Your instructions: Compute how many lines in the entries below include the string "turned". Only the number is wanted.

Segment Start: Entries provided

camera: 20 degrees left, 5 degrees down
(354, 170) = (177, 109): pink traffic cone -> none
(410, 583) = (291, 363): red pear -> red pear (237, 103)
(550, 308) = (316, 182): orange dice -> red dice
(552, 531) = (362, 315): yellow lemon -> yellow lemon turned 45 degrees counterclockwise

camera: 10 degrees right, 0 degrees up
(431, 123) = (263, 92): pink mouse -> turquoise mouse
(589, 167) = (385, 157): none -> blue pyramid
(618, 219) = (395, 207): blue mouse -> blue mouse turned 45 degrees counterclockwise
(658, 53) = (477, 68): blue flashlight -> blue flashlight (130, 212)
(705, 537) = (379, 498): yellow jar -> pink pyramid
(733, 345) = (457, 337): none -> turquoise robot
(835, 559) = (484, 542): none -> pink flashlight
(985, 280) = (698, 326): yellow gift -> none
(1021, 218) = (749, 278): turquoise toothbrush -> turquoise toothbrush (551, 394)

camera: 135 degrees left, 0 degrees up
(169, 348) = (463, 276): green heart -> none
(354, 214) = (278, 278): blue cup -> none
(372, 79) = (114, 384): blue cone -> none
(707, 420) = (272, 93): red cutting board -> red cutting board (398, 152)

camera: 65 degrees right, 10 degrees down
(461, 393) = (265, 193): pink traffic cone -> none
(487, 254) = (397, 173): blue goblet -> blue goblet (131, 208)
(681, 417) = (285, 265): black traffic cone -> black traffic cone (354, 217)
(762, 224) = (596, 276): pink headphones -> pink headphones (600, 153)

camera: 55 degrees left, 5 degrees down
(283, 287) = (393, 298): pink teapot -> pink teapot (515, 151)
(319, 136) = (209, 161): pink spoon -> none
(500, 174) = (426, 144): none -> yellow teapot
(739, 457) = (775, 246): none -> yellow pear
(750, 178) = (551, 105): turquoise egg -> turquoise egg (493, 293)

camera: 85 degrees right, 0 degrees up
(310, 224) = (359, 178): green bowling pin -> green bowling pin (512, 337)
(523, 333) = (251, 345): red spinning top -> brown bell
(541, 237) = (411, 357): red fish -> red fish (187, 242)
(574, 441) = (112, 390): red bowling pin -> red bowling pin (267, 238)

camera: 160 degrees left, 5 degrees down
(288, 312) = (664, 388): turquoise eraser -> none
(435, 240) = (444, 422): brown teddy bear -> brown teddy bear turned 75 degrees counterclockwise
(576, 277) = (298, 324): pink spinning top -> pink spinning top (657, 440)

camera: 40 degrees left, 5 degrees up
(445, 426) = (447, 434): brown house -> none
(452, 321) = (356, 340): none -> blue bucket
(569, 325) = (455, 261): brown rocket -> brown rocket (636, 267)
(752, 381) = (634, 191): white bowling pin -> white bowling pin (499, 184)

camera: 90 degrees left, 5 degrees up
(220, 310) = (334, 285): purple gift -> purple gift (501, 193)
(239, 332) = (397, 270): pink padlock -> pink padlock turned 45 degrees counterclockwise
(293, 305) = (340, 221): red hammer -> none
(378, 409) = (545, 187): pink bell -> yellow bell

Segment End: Entries provided

Your response: 4